• [The task]
Collect all lines from the records below that include the word "DATA".

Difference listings
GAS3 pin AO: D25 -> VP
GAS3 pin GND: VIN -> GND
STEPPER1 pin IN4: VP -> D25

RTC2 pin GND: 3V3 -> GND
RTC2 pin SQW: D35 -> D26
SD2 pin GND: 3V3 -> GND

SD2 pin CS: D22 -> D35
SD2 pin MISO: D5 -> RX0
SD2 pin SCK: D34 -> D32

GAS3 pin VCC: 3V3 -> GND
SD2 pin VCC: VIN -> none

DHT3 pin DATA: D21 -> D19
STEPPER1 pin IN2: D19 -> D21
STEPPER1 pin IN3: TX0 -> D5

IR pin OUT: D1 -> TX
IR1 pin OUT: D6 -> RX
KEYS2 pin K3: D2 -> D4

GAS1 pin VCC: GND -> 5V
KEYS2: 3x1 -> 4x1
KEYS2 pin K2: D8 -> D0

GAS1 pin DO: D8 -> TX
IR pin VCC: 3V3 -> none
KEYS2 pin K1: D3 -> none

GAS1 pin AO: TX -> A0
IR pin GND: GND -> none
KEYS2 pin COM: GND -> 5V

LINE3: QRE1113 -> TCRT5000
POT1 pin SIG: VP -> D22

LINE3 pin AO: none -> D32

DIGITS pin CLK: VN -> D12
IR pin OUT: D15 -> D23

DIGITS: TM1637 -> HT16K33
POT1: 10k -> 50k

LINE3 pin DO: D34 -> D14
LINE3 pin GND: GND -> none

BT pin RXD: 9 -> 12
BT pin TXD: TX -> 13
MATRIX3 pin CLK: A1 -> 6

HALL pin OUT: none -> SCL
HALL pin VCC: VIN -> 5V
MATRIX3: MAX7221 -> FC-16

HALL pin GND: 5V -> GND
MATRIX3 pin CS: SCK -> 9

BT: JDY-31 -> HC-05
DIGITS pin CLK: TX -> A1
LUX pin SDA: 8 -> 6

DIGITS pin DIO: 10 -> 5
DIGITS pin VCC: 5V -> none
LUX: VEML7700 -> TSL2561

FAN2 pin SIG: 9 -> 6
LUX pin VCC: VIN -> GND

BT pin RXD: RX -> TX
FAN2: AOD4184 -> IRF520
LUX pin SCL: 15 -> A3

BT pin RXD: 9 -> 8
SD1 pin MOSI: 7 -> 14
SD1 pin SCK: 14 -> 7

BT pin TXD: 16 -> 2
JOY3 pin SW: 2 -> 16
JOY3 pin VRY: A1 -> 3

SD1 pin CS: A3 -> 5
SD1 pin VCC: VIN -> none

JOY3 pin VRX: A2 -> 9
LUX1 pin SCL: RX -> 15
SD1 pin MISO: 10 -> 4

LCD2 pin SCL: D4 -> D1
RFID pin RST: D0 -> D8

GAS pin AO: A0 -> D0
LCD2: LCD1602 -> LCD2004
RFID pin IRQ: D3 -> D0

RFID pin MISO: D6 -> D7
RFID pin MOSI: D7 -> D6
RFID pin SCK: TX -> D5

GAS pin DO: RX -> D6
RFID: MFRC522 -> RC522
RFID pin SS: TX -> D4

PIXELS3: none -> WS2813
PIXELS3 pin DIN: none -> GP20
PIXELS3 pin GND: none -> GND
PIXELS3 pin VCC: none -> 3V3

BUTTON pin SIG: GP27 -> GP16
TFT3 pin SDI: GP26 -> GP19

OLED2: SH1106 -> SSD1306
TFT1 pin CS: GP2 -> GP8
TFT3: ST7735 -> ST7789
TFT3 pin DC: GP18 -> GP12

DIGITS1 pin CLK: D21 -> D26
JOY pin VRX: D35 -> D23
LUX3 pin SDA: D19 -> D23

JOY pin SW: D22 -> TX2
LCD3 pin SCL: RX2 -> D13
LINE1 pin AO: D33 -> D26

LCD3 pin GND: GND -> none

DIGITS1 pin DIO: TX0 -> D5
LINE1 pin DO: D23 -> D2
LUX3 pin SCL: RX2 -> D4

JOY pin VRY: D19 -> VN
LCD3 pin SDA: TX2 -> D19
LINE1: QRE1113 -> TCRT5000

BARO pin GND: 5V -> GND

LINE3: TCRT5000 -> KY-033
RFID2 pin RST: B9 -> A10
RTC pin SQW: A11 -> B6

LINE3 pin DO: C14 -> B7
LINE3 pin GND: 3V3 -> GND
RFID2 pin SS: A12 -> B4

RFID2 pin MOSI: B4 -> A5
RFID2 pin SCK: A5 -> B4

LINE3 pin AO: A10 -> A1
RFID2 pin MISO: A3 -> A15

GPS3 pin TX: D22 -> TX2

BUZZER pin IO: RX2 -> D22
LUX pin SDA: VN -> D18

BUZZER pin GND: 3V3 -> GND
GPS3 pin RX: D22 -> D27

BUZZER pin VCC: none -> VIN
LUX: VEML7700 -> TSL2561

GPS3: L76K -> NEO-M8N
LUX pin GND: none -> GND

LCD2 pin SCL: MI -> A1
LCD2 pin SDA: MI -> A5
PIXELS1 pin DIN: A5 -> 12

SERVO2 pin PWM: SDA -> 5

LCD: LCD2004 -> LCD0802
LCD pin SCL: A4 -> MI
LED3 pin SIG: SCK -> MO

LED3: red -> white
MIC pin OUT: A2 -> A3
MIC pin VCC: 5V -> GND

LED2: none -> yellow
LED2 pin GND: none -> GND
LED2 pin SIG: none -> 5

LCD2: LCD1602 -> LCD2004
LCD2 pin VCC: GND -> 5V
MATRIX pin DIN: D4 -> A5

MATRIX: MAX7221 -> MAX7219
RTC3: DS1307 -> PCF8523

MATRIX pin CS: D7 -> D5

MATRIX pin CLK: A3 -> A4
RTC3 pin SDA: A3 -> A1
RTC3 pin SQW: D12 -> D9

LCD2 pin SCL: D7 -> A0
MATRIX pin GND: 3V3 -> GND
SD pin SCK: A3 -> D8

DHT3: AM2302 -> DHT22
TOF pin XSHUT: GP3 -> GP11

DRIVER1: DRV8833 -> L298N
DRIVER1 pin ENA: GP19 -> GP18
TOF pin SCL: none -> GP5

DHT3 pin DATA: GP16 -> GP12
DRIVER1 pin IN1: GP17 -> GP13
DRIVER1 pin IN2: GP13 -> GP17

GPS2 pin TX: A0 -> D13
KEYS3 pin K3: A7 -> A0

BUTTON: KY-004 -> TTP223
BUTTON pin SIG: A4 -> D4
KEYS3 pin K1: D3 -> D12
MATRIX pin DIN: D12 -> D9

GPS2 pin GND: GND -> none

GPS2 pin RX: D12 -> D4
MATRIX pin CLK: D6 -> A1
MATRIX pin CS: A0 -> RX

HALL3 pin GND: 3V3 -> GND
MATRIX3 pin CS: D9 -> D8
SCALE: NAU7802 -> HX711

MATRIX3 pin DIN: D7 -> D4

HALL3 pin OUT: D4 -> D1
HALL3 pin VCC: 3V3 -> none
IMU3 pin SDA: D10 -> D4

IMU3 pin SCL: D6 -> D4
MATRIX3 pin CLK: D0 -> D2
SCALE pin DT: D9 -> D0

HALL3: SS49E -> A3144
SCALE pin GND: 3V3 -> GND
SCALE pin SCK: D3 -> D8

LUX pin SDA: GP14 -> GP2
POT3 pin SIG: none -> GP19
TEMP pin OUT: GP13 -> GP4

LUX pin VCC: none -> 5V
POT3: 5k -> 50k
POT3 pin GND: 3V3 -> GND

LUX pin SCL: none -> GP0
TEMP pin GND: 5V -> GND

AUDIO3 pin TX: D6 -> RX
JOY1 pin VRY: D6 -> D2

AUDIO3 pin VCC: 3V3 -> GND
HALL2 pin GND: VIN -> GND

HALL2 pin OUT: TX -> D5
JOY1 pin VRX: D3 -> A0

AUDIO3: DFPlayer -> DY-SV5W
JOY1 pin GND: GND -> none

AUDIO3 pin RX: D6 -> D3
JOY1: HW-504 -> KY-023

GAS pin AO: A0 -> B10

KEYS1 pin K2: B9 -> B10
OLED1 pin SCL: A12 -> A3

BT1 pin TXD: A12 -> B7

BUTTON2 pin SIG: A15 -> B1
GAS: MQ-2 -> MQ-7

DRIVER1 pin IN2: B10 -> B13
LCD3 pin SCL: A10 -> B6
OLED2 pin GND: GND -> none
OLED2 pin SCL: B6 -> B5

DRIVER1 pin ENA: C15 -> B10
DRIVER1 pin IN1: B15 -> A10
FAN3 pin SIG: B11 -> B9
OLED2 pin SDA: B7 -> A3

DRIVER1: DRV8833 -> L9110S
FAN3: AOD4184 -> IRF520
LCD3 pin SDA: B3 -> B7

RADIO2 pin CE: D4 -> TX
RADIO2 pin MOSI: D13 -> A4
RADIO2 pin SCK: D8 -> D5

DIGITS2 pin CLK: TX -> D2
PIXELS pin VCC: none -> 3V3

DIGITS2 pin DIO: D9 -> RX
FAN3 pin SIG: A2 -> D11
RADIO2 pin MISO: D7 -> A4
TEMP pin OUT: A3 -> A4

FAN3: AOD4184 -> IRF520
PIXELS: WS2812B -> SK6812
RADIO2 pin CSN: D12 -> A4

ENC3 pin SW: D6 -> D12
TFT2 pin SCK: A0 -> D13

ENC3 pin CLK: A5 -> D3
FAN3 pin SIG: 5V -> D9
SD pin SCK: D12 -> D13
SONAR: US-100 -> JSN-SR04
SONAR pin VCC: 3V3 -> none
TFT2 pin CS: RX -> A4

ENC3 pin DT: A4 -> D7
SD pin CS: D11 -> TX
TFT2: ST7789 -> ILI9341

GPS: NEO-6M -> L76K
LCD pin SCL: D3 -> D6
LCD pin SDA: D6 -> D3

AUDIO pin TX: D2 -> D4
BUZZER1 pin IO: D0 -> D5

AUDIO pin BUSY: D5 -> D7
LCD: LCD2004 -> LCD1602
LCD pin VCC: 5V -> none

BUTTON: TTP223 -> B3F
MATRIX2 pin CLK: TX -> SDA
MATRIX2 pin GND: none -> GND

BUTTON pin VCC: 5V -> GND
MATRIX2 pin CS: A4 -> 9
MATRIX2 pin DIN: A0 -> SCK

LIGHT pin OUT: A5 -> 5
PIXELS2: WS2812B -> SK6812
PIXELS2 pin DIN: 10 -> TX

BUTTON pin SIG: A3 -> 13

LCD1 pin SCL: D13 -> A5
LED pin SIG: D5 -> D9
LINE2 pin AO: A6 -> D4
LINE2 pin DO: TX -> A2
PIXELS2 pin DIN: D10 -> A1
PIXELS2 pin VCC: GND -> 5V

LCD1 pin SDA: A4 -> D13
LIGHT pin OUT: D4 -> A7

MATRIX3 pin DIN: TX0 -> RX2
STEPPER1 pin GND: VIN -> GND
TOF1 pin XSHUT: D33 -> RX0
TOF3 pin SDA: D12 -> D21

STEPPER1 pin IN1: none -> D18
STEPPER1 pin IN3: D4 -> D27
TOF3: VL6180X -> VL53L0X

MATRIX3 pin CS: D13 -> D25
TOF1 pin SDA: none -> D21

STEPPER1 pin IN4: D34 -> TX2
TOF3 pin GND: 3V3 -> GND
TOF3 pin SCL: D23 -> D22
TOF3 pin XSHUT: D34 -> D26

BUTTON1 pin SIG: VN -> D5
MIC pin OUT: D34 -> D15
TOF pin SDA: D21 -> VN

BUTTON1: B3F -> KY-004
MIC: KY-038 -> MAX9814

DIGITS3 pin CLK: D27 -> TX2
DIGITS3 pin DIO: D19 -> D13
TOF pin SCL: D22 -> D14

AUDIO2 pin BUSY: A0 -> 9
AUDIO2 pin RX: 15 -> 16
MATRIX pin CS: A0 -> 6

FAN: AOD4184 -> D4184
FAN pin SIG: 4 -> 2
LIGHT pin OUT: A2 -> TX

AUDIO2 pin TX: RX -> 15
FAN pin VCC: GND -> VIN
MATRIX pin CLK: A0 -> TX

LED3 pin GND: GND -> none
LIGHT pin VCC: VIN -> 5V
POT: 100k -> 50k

• [Task output]
DHT3 pin DATA: D21 -> D19
DHT3 pin DATA: GP16 -> GP12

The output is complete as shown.